━━━ SOURCE MATERIAL ━━━

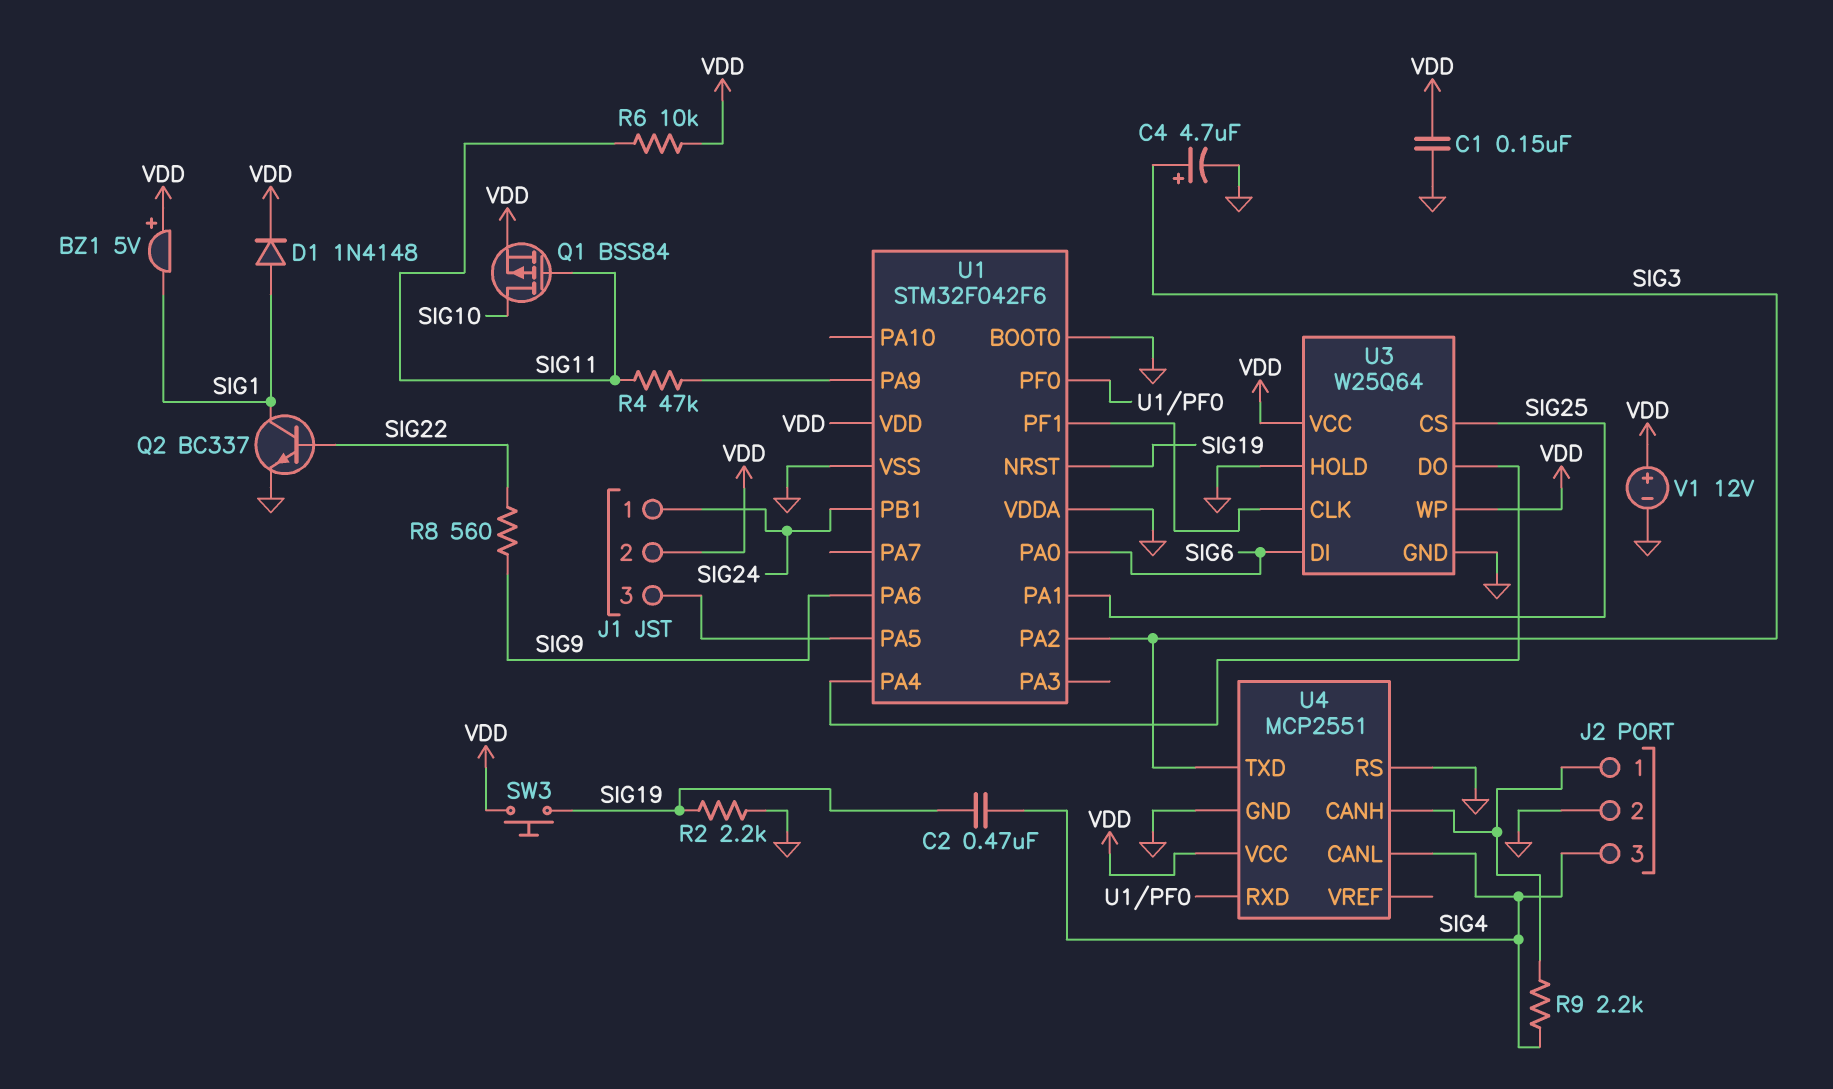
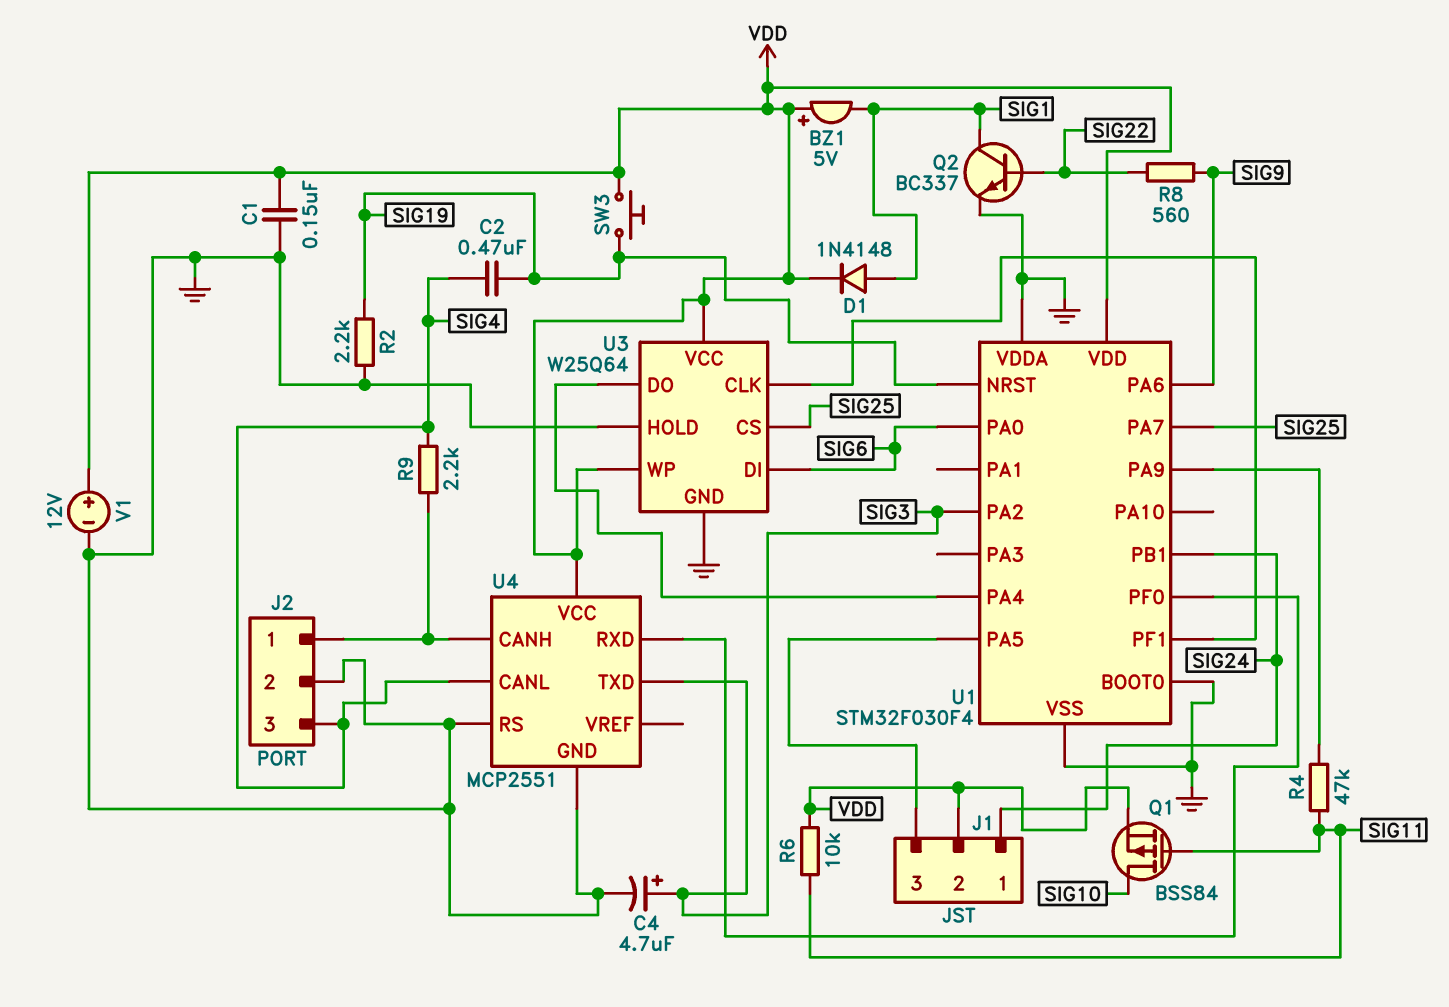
U1: STM32F042F6 -> STM32F030F4
U1 pin PA1: SIG25 -> none
U1 pin PA7: none -> SIG25

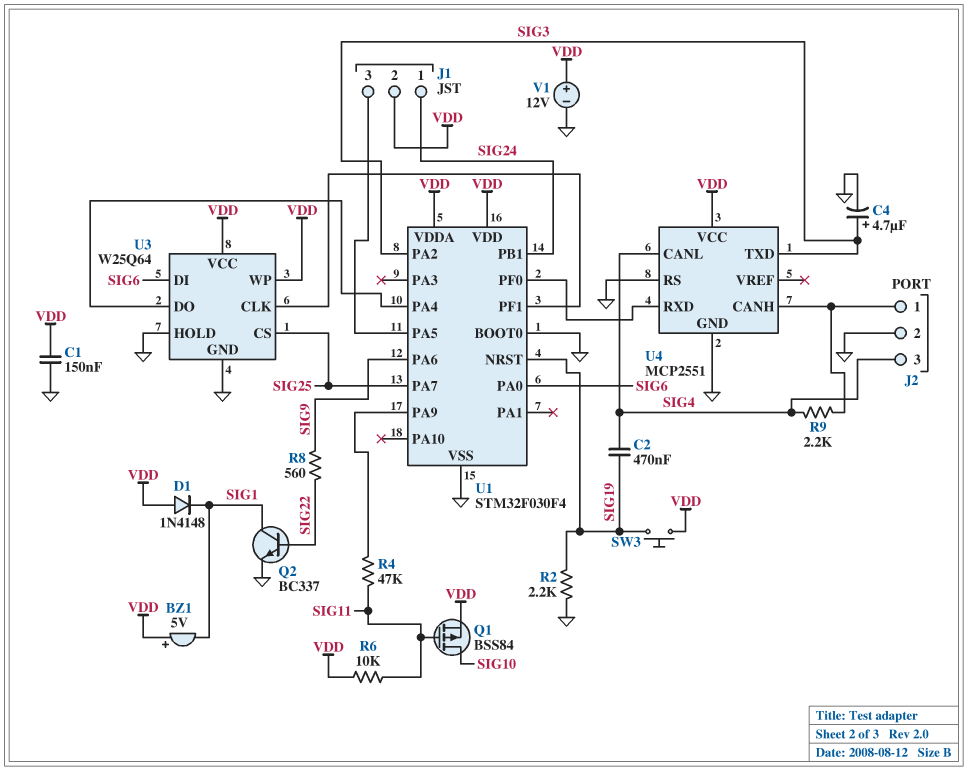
D1: diode 1N4148 (A SIG1, K VDD) -> diode 1N4148 (A VDD, K SIG1)
U1 pin VDDA: GND -> VDD

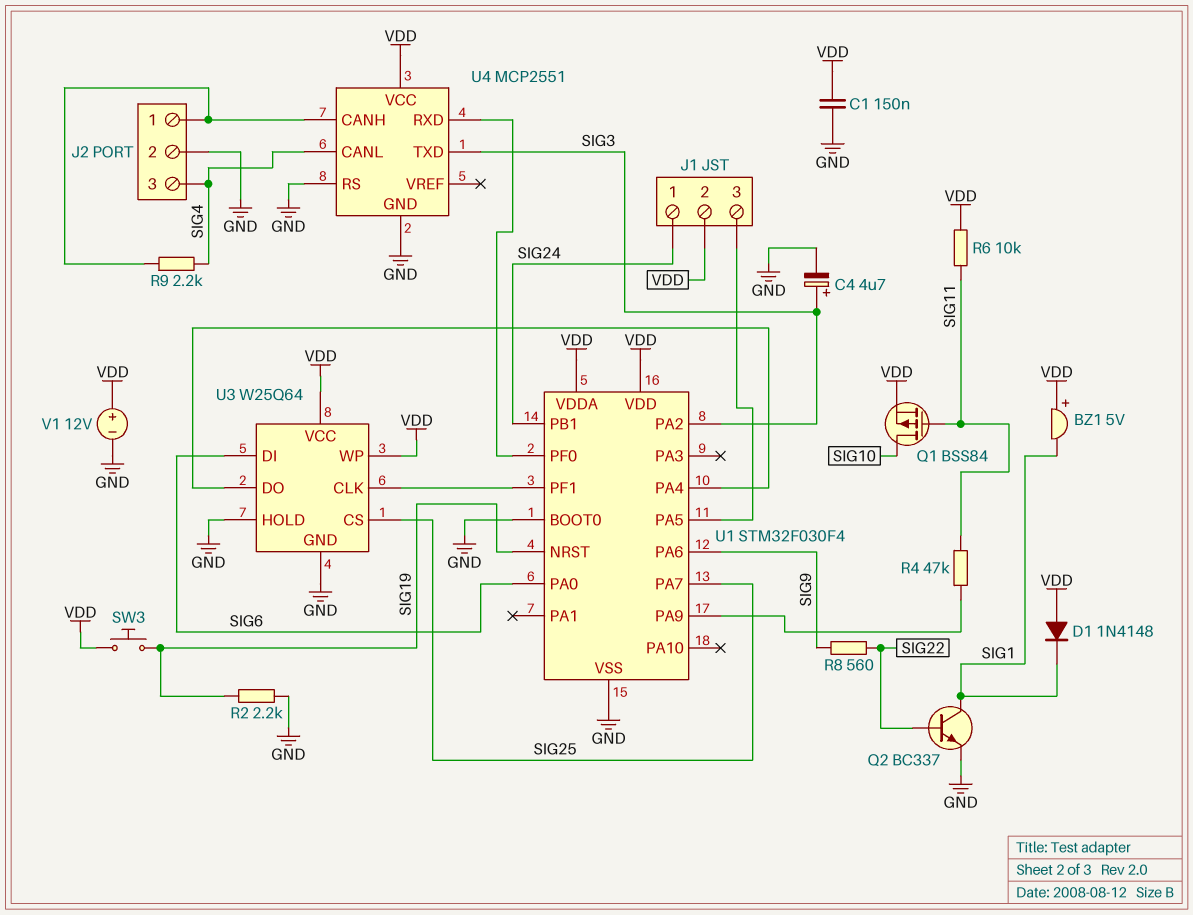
C2: 470nF (SIG4, SIG19) -> none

━━━

(TASK DESCRIPTION)
Print every entry verbatim and leave all pictures out.

(ANSWER FOR THIS EXERCISE)
U1: STM32F042F6 -> STM32F030F4
U1 pin PA1: SIG25 -> none
U1 pin PA7: none -> SIG25

D1: diode 1N4148 (A SIG1, K VDD) -> diode 1N4148 (A VDD, K SIG1)
U1 pin VDDA: GND -> VDD

C2: 470nF (SIG4, SIG19) -> none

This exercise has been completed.